» **WORKING DATA**:
-*-*-
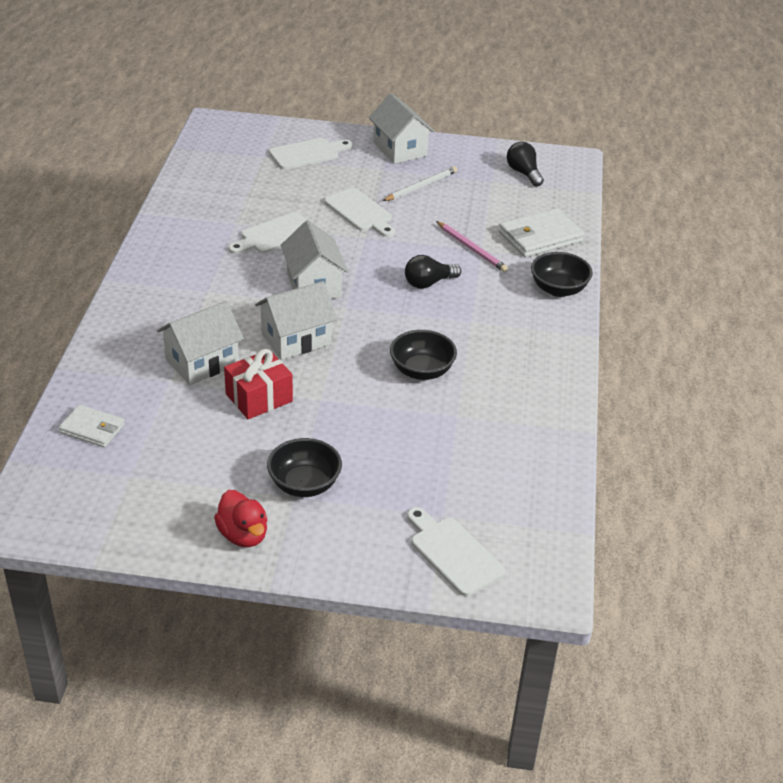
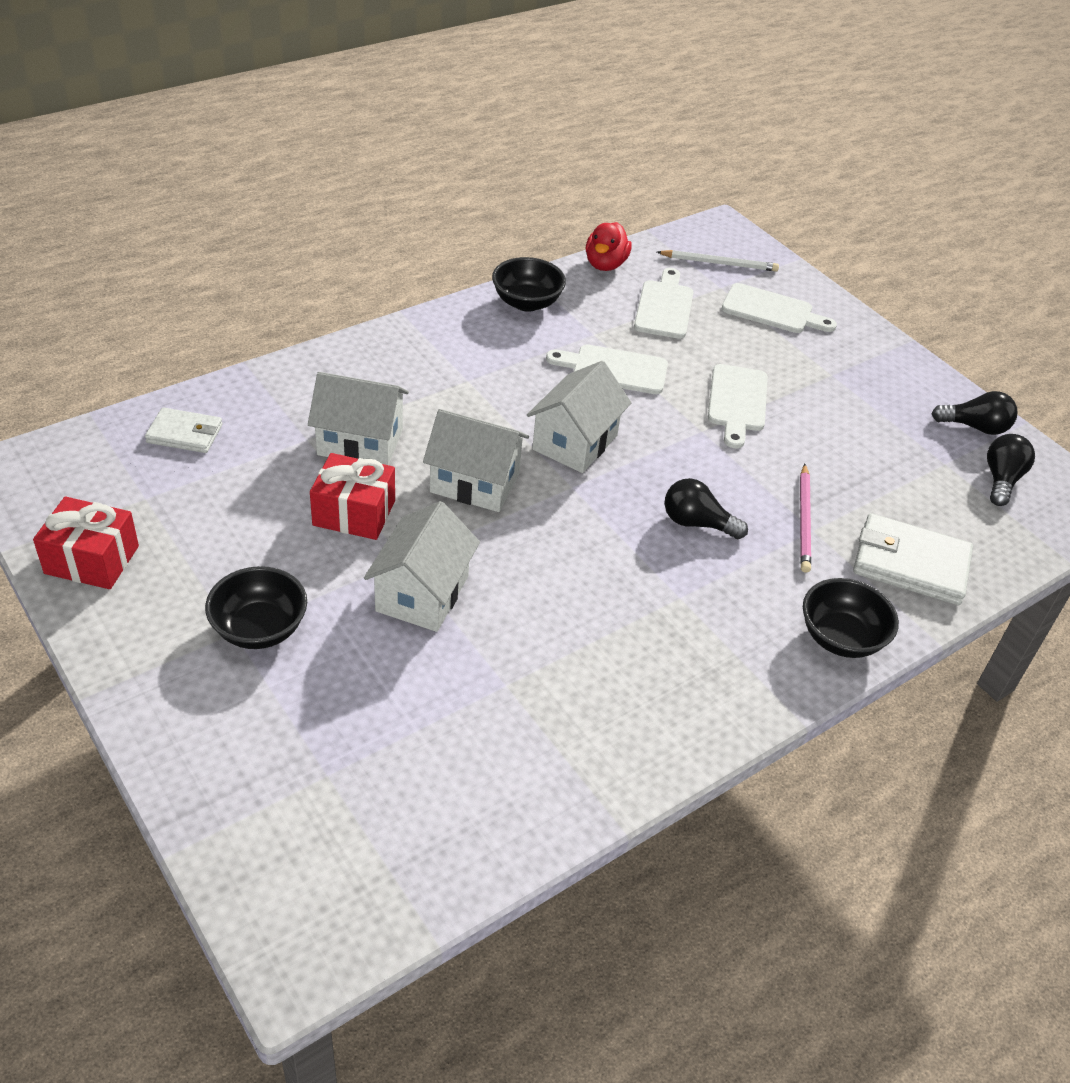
camera: 45 degrees right, 5 degrees up
(92, 429) = (185, 434): white wallet -> white wallet turned 60 degrees counterclockwise
(156, 526) = (92, 560): none -> red gift
(243, 535) = (138, 630): red duck -> red duck (605, 264)
(400, 149) = (884, 365): white house -> white house (422, 593)
(421, 186) = (848, 417): white pencil -> white pencil (719, 263)
(422, 371) = (545, 608): black bowl -> black bowl (527, 302)
(453, 553) = (274, 824): white cutting board -> white cutting board (664, 307)
(480, 155) = (975, 427): none -> black light bulb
-*-*-
» **ASSIGNMENT**:
If an entry contains an image, print the rest of that entry exactly and leave the image out.

» **RESULT**:
camera: 45 degrees right, 5 degrees up
(92, 429) = (185, 434): white wallet -> white wallet turned 60 degrees counterclockwise
(156, 526) = (92, 560): none -> red gift
(243, 535) = (138, 630): red duck -> red duck (605, 264)
(400, 149) = (884, 365): white house -> white house (422, 593)
(421, 186) = (848, 417): white pencil -> white pencil (719, 263)
(422, 371) = (545, 608): black bowl -> black bowl (527, 302)
(453, 553) = (274, 824): white cutting board -> white cutting board (664, 307)
(480, 155) = (975, 427): none -> black light bulb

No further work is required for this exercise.